(WHAT IS BEING ASKED) Each line with the word "black" must appear in the answer, copied from the records.

(RECORD SET)
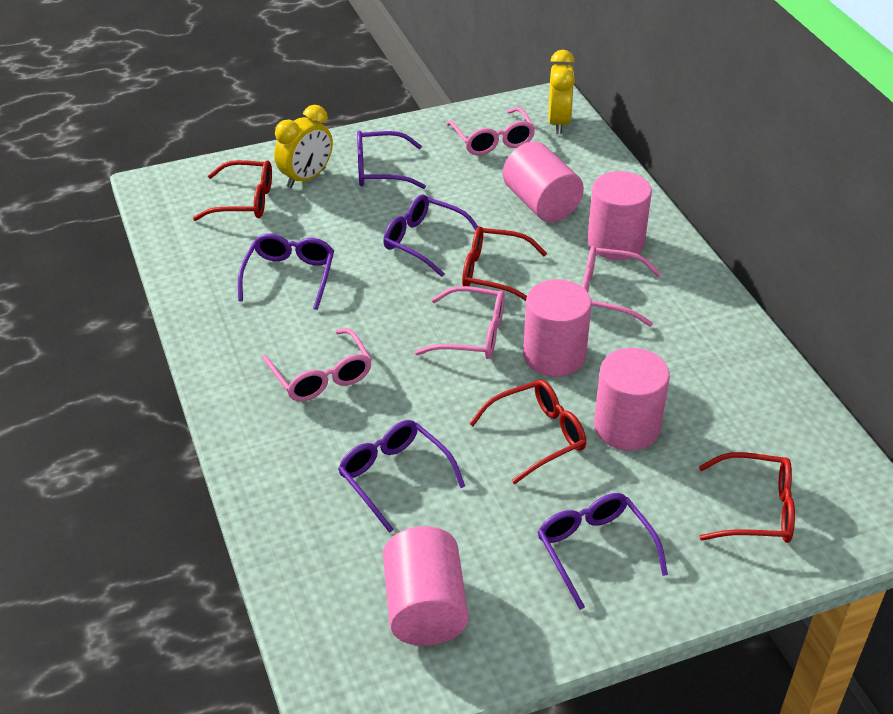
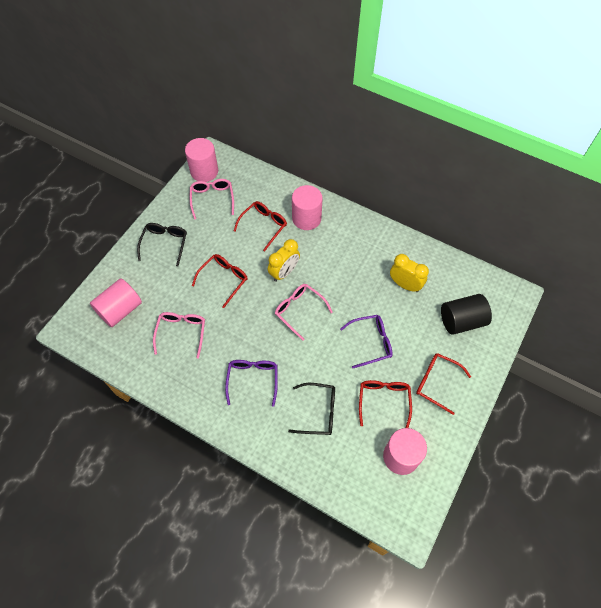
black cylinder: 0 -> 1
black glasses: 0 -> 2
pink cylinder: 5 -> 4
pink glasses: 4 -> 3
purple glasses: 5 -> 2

==

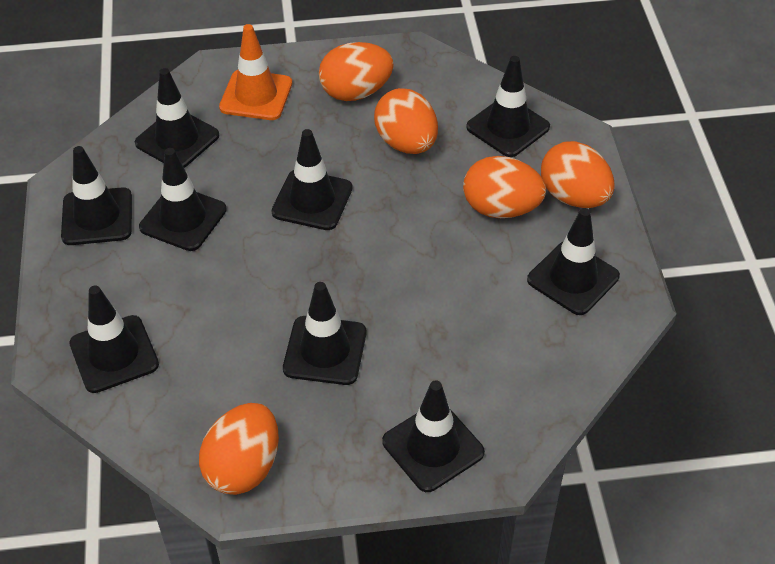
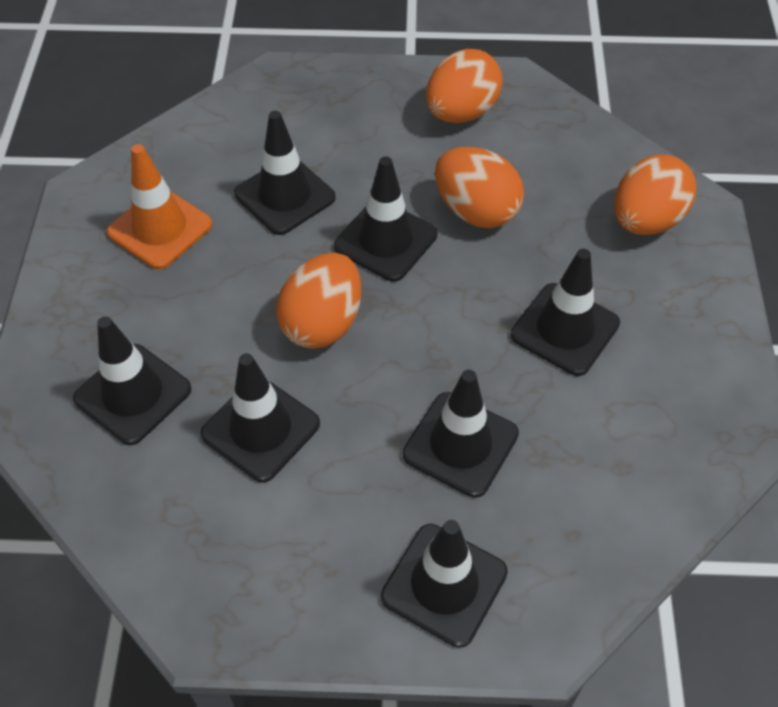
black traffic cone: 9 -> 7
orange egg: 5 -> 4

* * *

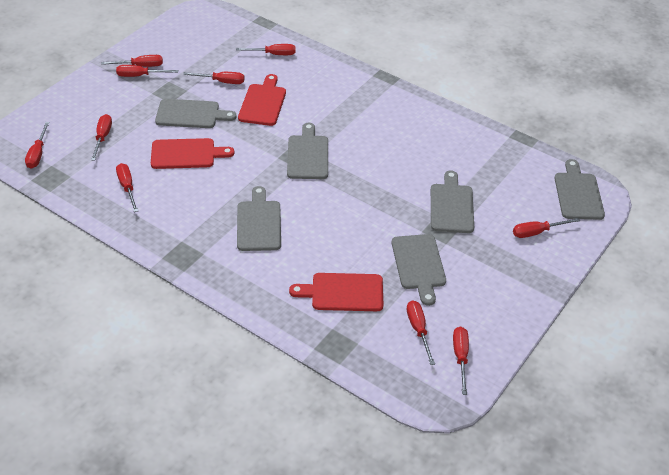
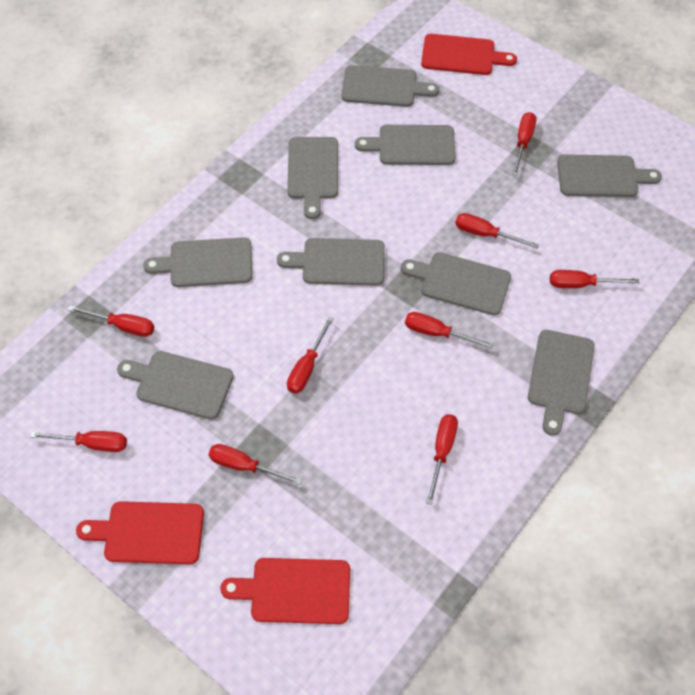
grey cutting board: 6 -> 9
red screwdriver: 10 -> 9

(ANSWER TO THE EXERCISE)
black cylinder: 0 -> 1
black glasses: 0 -> 2
black traffic cone: 9 -> 7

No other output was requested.